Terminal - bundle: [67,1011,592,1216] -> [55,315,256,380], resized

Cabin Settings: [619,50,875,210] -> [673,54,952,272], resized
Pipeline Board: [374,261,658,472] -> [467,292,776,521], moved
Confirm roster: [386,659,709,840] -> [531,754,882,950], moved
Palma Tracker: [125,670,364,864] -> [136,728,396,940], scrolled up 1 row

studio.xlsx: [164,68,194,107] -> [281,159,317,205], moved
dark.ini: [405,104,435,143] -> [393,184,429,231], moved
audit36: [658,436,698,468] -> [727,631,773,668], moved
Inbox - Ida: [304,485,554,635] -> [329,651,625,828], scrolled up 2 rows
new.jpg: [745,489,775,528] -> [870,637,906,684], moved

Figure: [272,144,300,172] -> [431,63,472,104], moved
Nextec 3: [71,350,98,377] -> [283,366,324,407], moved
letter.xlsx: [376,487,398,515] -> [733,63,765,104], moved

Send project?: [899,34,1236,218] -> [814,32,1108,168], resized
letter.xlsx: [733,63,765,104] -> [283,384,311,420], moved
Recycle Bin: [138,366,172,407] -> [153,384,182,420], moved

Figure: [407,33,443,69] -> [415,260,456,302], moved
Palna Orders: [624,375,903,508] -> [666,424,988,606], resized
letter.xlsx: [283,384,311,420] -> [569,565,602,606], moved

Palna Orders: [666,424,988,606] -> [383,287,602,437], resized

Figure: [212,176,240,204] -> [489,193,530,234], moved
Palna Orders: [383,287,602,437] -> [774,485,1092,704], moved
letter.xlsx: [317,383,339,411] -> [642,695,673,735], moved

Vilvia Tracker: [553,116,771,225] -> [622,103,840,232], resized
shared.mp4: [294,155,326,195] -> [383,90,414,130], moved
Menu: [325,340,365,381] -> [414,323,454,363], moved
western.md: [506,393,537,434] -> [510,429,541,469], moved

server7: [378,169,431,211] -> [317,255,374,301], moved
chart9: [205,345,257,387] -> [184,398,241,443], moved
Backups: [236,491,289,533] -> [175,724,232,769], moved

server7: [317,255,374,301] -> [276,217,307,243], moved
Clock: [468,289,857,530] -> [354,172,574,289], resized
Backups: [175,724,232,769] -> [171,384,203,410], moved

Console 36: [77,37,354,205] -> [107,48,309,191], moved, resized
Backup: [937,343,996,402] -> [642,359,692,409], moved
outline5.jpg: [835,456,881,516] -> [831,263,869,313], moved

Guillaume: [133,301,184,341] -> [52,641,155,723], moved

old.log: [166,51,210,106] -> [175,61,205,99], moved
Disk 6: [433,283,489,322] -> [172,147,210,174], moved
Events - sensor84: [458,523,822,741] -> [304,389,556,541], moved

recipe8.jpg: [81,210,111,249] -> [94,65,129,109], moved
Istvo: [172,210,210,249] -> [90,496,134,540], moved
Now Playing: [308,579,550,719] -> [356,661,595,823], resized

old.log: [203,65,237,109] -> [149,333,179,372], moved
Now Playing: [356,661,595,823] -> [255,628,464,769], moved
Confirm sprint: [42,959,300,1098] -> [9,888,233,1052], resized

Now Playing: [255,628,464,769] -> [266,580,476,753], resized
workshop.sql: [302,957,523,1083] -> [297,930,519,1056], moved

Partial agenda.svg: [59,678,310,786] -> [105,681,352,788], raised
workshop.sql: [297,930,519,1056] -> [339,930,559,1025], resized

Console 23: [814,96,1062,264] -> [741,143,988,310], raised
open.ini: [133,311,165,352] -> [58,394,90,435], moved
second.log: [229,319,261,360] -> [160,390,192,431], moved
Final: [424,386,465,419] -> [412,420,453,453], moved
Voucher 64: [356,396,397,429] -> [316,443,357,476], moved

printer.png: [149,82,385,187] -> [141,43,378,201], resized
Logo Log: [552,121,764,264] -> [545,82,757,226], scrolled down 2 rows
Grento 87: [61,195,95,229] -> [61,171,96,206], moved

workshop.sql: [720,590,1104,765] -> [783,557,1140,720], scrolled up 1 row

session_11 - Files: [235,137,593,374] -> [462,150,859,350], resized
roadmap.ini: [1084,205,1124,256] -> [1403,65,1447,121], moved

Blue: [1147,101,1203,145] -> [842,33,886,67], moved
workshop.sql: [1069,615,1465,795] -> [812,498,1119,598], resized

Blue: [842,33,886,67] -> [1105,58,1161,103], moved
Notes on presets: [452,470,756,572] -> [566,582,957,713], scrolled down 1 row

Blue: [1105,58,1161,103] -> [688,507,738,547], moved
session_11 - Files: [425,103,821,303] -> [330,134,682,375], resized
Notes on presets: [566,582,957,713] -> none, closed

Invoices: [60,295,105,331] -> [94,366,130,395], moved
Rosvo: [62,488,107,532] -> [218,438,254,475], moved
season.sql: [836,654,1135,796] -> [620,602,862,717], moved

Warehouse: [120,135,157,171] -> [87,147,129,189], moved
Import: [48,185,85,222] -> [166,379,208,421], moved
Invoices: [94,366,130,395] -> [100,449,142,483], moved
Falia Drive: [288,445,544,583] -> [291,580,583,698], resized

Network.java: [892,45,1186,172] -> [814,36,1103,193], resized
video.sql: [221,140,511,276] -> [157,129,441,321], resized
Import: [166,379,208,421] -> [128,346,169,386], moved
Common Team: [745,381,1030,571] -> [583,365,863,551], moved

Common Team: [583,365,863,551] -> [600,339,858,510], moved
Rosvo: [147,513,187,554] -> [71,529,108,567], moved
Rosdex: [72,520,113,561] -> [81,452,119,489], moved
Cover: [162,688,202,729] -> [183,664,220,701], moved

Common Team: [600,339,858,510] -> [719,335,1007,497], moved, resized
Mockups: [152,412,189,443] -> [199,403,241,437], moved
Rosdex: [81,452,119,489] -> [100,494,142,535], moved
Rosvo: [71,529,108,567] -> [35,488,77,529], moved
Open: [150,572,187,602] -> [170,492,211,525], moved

Exercise prompt: Using the records above, set down exactly the lines from the one with "Recycle Bin: [138,366,172,407]" through the one with "shared.mp4: [294,155,326,195] ->", inclusive, and nothing more.

Task solution:
Recycle Bin: [138,366,172,407] -> [153,384,182,420], moved

Figure: [407,33,443,69] -> [415,260,456,302], moved
Palna Orders: [624,375,903,508] -> [666,424,988,606], resized
letter.xlsx: [283,384,311,420] -> [569,565,602,606], moved

Palna Orders: [666,424,988,606] -> [383,287,602,437], resized

Figure: [212,176,240,204] -> [489,193,530,234], moved
Palna Orders: [383,287,602,437] -> [774,485,1092,704], moved
letter.xlsx: [317,383,339,411] -> [642,695,673,735], moved

Vilvia Tracker: [553,116,771,225] -> [622,103,840,232], resized
shared.mp4: [294,155,326,195] -> [383,90,414,130], moved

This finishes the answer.